◆ WORK INSTRUCTIONS
Repeat, word for word, every line from the line holding "AUDIO pin RX: D8 -> D2" through the final line of the entries below. Skip all pictures.

◆ INPUT DATA
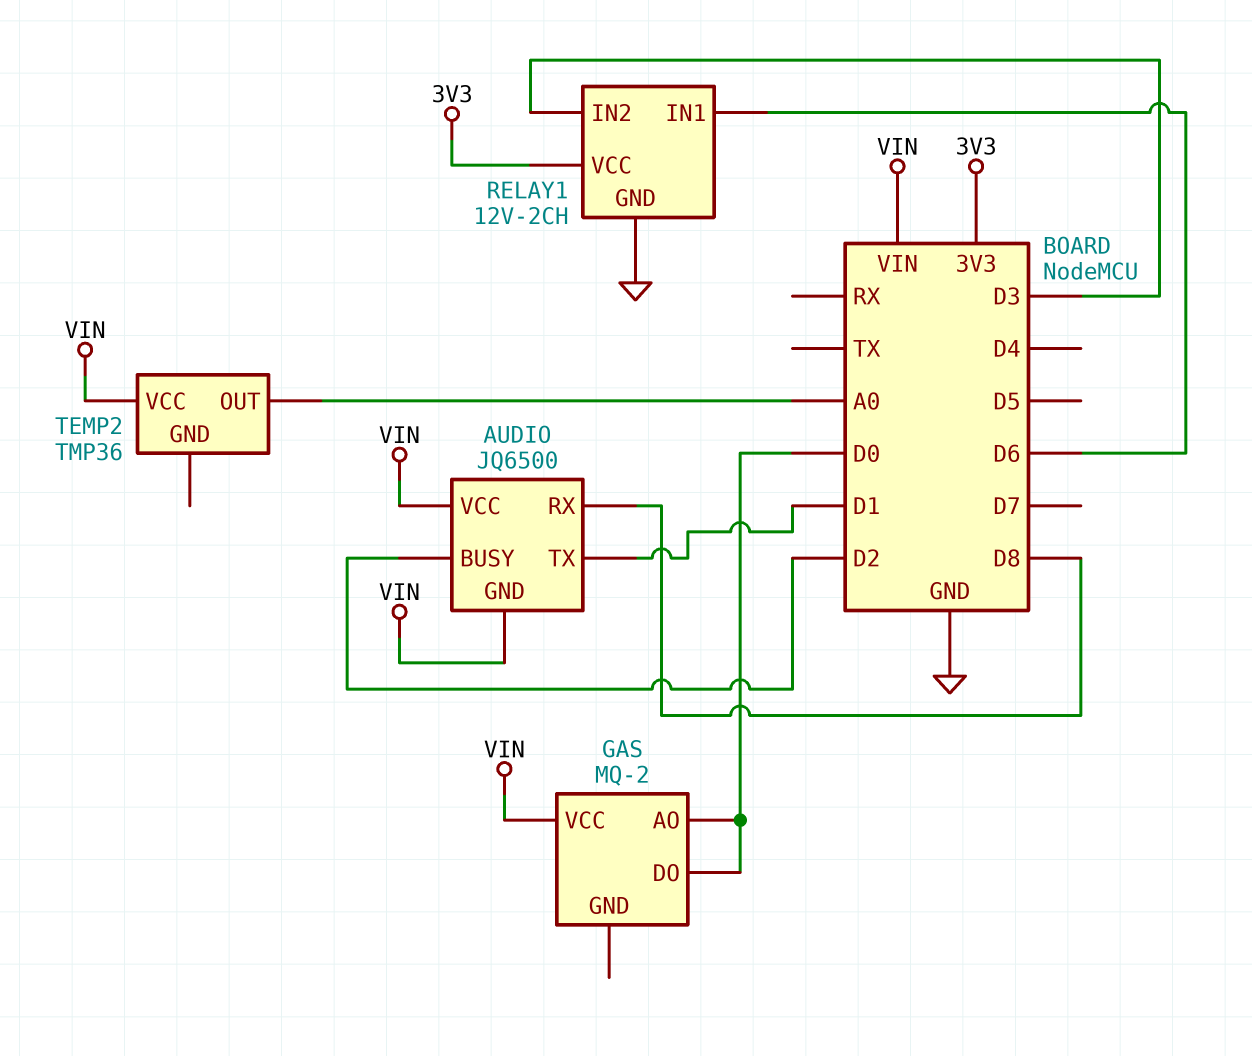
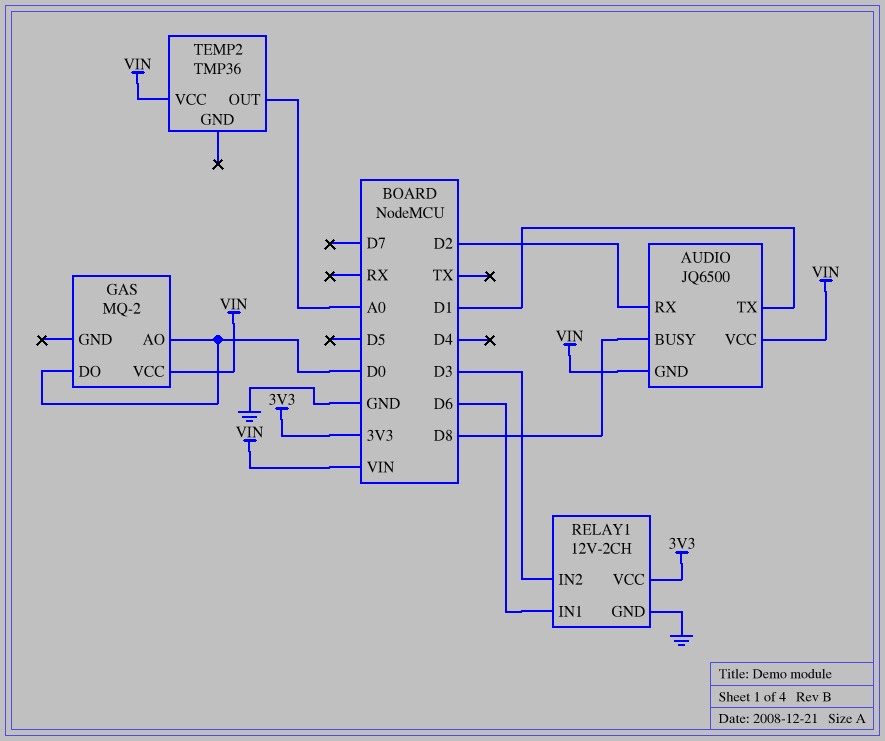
AUDIO pin BUSY: D2 -> D8
AUDIO pin RX: D8 -> D2

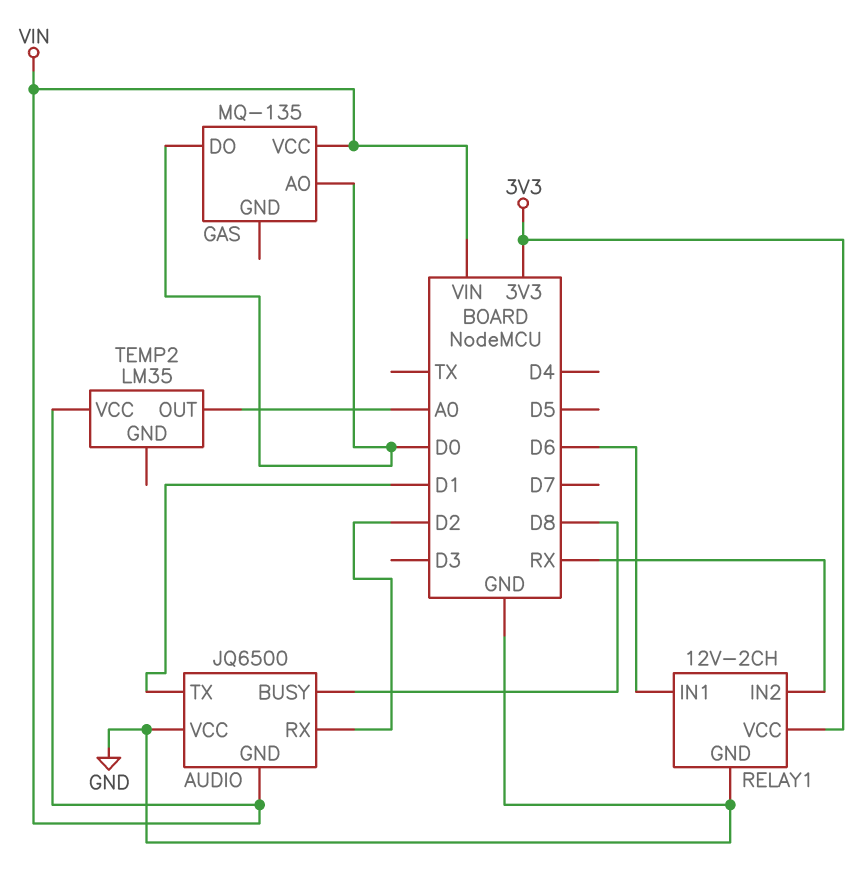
AUDIO pin VCC: VIN -> GND
GAS: MQ-2 -> MQ-135
RELAY1 pin IN2: D3 -> RX
TEMP2: TMP36 -> LM35

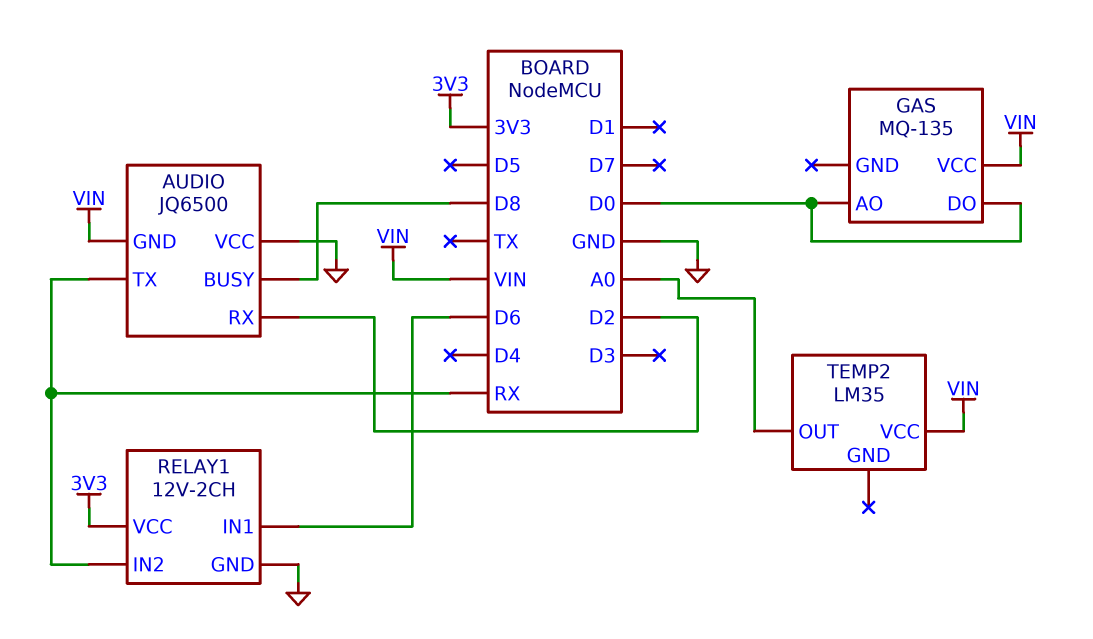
AUDIO pin TX: D1 -> RX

◆ YOUR SOLUTION
AUDIO pin RX: D8 -> D2

AUDIO pin VCC: VIN -> GND
GAS: MQ-2 -> MQ-135
RELAY1 pin IN2: D3 -> RX
TEMP2: TMP36 -> LM35

AUDIO pin TX: D1 -> RX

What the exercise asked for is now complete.